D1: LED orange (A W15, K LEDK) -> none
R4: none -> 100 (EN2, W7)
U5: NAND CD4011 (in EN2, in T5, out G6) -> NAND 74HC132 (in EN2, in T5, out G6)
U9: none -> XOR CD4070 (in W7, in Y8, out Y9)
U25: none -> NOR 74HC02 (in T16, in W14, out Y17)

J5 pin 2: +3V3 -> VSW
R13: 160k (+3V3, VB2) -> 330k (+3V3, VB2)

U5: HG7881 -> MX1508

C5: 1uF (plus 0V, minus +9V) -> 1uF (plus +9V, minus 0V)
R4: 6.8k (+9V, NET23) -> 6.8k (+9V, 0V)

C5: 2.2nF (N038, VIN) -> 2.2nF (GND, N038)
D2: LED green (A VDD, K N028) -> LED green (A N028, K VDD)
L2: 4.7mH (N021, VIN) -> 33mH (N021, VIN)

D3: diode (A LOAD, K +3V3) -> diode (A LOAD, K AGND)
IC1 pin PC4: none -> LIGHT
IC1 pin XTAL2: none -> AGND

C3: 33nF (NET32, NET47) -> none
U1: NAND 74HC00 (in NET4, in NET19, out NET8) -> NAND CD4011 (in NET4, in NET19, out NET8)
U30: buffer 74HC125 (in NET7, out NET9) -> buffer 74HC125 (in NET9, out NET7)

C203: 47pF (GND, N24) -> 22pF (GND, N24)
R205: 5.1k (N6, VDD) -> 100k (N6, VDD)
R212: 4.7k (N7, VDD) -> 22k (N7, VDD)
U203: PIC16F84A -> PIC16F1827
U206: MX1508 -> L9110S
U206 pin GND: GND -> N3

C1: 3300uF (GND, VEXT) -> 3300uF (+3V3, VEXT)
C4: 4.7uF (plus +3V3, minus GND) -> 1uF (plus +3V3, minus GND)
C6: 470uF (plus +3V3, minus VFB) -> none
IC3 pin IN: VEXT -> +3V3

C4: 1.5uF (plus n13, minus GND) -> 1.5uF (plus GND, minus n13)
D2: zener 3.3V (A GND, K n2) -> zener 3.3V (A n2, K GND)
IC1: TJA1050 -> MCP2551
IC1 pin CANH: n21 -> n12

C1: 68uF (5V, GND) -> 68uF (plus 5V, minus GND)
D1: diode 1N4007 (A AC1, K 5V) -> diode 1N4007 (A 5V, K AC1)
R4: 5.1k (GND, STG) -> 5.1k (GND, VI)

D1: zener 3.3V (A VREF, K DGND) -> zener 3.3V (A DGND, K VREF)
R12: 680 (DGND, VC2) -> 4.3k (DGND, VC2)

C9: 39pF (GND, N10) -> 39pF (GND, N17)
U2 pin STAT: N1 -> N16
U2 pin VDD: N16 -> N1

→ **EXERCISE INSTRUCTIONS**: Give again the closing portion of the entries, from the line with "C4: 1.5uF (plus" through the last line. Keep it exact and add nothing.

→ **ANSWER SECTION**:
C4: 1.5uF (plus n13, minus GND) -> 1.5uF (plus GND, minus n13)
D2: zener 3.3V (A GND, K n2) -> zener 3.3V (A n2, K GND)
IC1: TJA1050 -> MCP2551
IC1 pin CANH: n21 -> n12

C1: 68uF (5V, GND) -> 68uF (plus 5V, minus GND)
D1: diode 1N4007 (A AC1, K 5V) -> diode 1N4007 (A 5V, K AC1)
R4: 5.1k (GND, STG) -> 5.1k (GND, VI)

D1: zener 3.3V (A VREF, K DGND) -> zener 3.3V (A DGND, K VREF)
R12: 680 (DGND, VC2) -> 4.3k (DGND, VC2)

C9: 39pF (GND, N10) -> 39pF (GND, N17)
U2 pin STAT: N1 -> N16
U2 pin VDD: N16 -> N1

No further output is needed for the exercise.